Provided data:
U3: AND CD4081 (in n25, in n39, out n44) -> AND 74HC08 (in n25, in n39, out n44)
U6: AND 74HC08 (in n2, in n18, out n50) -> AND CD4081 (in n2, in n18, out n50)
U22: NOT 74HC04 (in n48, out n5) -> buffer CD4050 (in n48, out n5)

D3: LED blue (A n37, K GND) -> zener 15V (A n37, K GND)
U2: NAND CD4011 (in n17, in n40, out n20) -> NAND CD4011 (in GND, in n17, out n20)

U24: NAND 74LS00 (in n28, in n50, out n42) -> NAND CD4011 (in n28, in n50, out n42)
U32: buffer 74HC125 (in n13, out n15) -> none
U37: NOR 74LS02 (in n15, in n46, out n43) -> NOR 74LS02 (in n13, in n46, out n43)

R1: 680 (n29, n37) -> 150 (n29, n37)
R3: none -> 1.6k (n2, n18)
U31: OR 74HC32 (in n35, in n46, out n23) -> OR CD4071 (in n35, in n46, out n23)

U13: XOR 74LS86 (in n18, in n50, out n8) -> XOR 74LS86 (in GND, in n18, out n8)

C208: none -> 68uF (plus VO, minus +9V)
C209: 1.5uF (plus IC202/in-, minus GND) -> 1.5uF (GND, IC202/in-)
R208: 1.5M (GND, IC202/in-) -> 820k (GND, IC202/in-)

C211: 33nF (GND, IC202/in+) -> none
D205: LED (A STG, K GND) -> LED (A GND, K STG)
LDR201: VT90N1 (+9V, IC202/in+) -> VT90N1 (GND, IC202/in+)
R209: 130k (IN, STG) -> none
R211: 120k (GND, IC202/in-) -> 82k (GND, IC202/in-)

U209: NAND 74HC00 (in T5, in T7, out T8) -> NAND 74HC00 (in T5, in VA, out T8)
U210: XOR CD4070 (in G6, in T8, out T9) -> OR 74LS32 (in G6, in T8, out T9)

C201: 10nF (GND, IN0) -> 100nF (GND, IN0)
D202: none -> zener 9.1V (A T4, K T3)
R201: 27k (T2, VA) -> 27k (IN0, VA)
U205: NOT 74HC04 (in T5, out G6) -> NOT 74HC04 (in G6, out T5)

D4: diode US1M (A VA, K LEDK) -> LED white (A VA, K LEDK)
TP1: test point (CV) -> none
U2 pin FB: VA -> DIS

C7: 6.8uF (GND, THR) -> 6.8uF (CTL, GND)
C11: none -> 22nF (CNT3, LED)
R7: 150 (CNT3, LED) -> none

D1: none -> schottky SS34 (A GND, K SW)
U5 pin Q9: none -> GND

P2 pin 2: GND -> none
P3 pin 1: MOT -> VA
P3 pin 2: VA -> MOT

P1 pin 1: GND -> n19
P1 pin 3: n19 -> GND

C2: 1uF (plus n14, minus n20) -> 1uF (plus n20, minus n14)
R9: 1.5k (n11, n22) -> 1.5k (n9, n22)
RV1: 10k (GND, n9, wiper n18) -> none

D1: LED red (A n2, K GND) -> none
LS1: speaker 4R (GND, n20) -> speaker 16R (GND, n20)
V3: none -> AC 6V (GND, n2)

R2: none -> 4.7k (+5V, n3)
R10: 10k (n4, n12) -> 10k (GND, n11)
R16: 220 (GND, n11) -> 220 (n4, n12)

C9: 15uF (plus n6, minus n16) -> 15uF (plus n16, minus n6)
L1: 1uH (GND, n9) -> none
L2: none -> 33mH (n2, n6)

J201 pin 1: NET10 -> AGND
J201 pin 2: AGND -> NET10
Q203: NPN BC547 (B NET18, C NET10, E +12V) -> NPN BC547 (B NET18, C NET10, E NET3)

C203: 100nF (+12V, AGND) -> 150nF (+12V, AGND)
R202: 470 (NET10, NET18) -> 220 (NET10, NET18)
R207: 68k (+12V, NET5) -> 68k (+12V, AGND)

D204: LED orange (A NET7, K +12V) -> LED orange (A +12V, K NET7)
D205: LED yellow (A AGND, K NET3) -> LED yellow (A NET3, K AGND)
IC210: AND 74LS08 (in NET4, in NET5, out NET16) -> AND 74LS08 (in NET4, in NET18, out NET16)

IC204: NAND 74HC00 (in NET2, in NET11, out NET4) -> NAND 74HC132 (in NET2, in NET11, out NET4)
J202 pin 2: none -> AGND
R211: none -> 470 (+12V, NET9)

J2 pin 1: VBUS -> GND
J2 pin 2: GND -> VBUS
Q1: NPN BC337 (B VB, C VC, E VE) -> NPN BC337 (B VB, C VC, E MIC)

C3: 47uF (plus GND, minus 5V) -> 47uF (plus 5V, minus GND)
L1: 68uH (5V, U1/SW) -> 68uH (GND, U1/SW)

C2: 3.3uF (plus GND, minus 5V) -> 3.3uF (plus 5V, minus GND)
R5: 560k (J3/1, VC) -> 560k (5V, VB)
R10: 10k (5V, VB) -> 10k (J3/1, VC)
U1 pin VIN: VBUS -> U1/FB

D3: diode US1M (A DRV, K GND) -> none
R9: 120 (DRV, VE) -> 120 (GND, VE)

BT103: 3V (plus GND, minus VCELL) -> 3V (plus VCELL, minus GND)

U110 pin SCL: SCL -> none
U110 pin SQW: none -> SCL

Exercise aim: Return, from the entries, each line that holds "plus".

Response for this exercise:
C208: none -> 68uF (plus VO, minus +9V)
C209: 1.5uF (plus IC202/in-, minus GND) -> 1.5uF (GND, IC202/in-)
C2: 1uF (plus n14, minus n20) -> 1uF (plus n20, minus n14)
C9: 15uF (plus n6, minus n16) -> 15uF (plus n16, minus n6)
C3: 47uF (plus GND, minus 5V) -> 47uF (plus 5V, minus GND)
C2: 3.3uF (plus GND, minus 5V) -> 3.3uF (plus 5V, minus GND)
BT103: 3V (plus GND, minus VCELL) -> 3V (plus VCELL, minus GND)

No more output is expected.